- [Exercise requirements]
Only the lines below starting at the one that contains "C106: 4.7uF (+9V, GND)" and ending at the one that contains "R107: 100 (N001, N013) -> 100 (N005, N015)" are to be reproduced, exactly and with both ends kept.
#### Information supplied ####
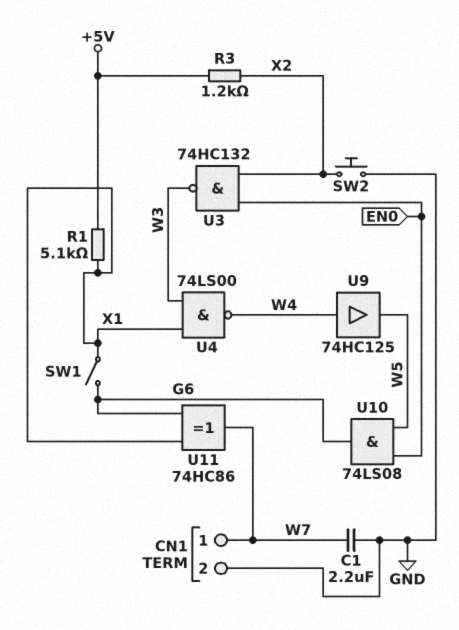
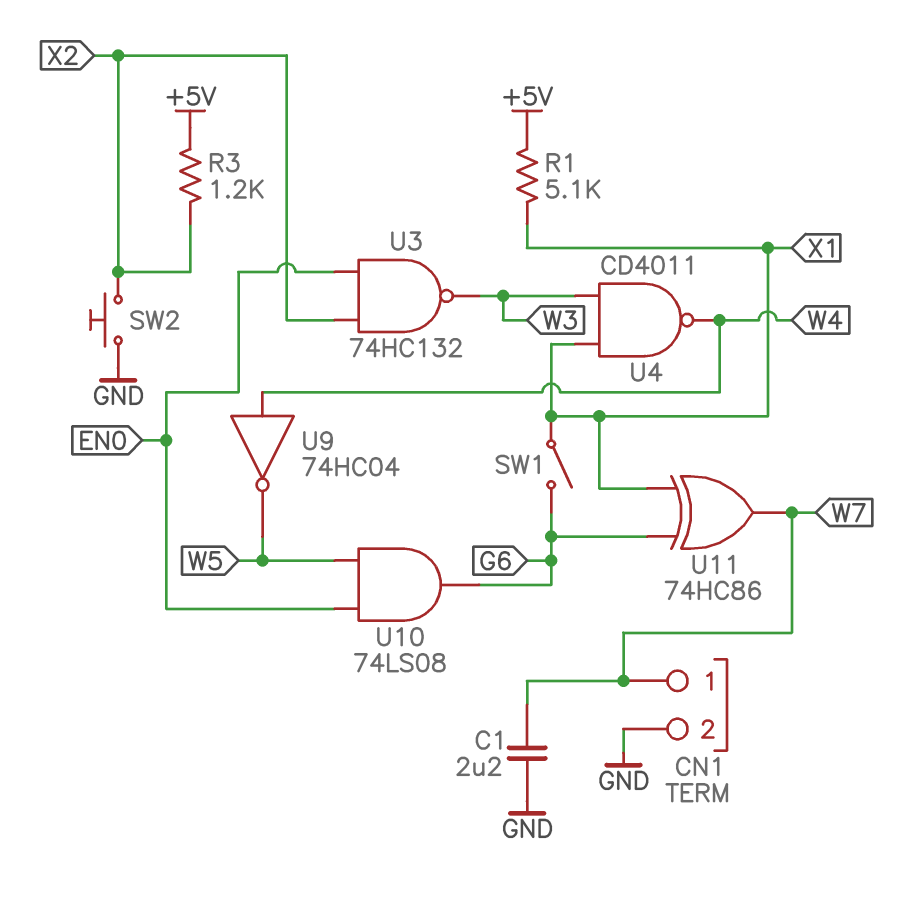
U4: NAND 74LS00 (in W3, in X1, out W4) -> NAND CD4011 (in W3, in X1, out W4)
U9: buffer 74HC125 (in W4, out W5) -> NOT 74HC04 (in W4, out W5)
####
#### Information supplied ####
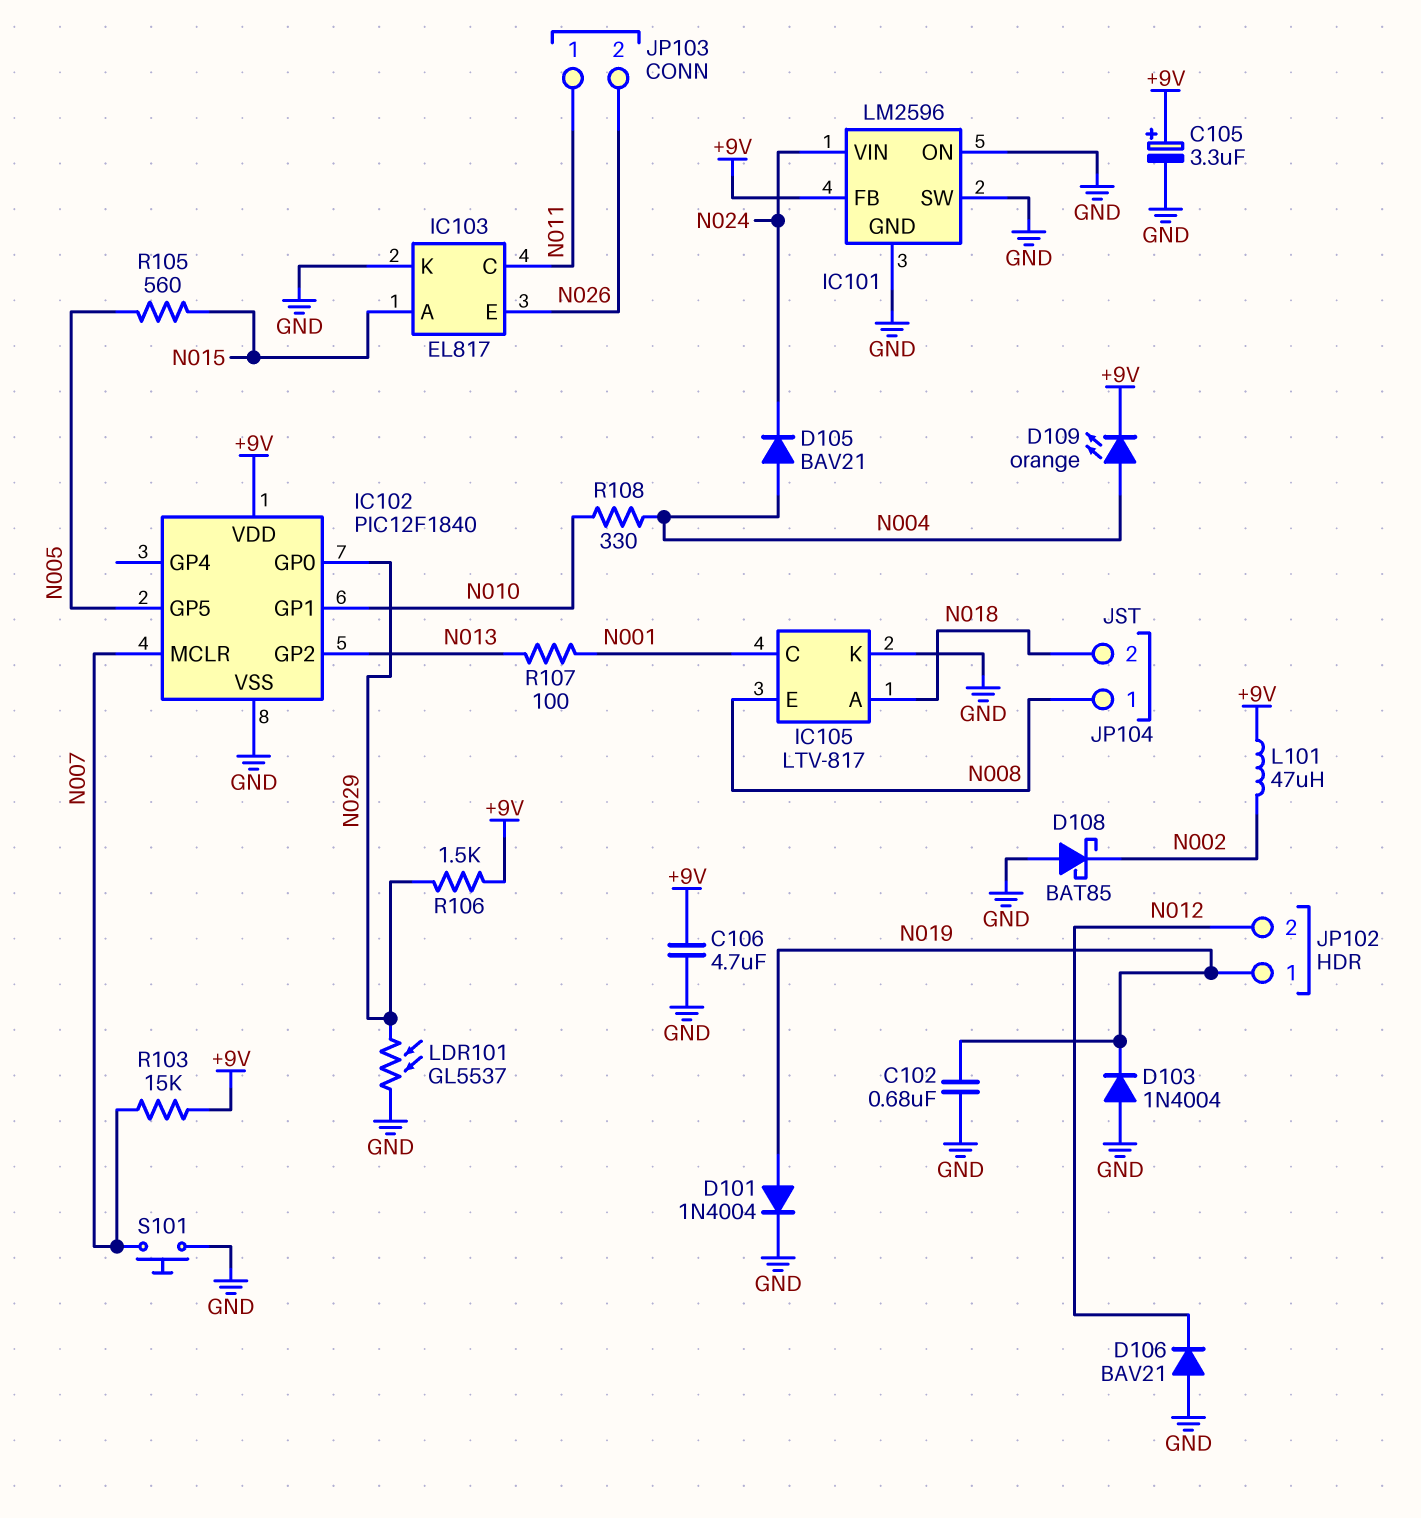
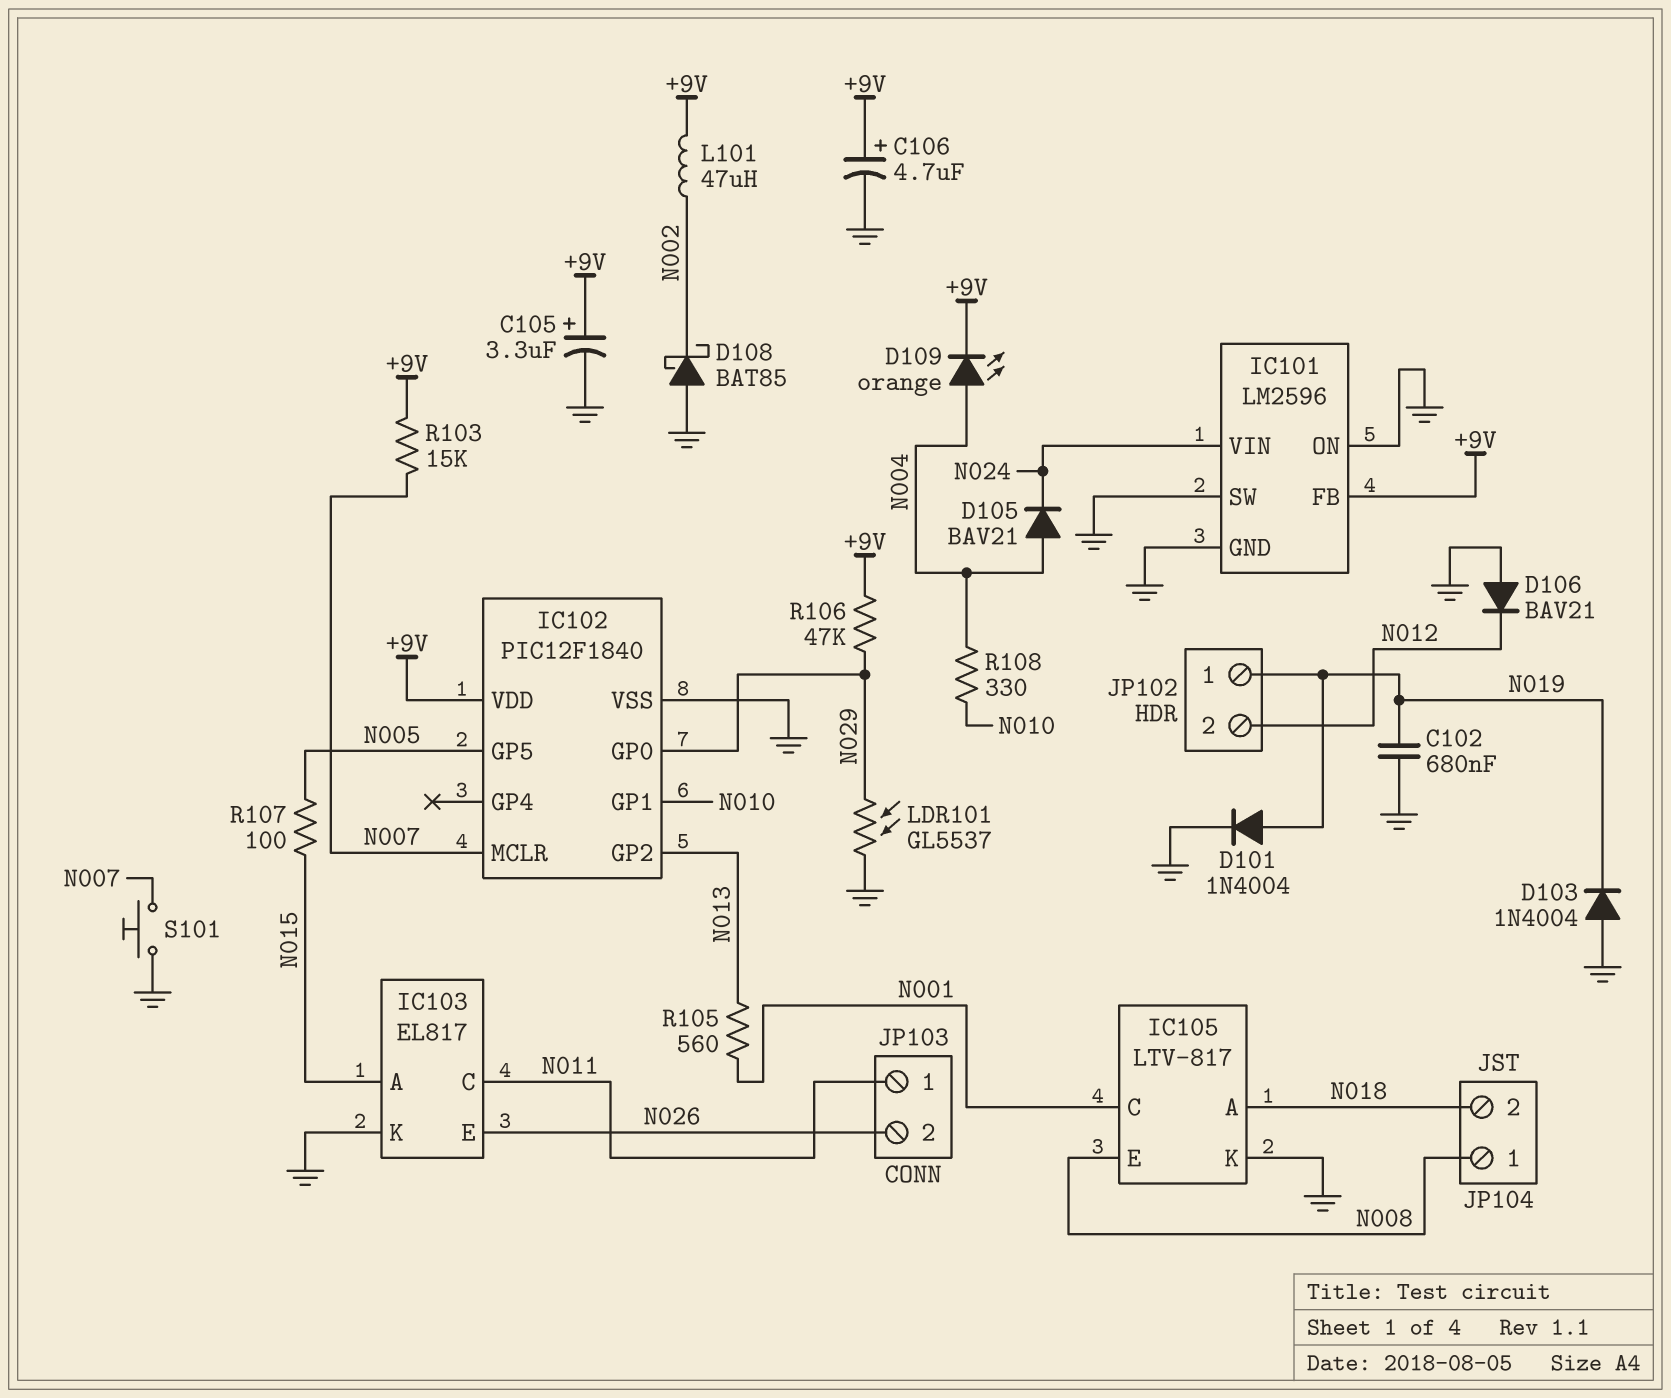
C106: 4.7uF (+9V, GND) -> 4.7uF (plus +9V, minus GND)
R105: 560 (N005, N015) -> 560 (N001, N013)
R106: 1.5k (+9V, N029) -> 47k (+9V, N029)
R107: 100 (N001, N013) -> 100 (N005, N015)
####
- [The completed task]
C106: 4.7uF (+9V, GND) -> 4.7uF (plus +9V, minus GND)
R105: 560 (N005, N015) -> 560 (N001, N013)
R106: 1.5k (+9V, N029) -> 47k (+9V, N029)
R107: 100 (N001, N013) -> 100 (N005, N015)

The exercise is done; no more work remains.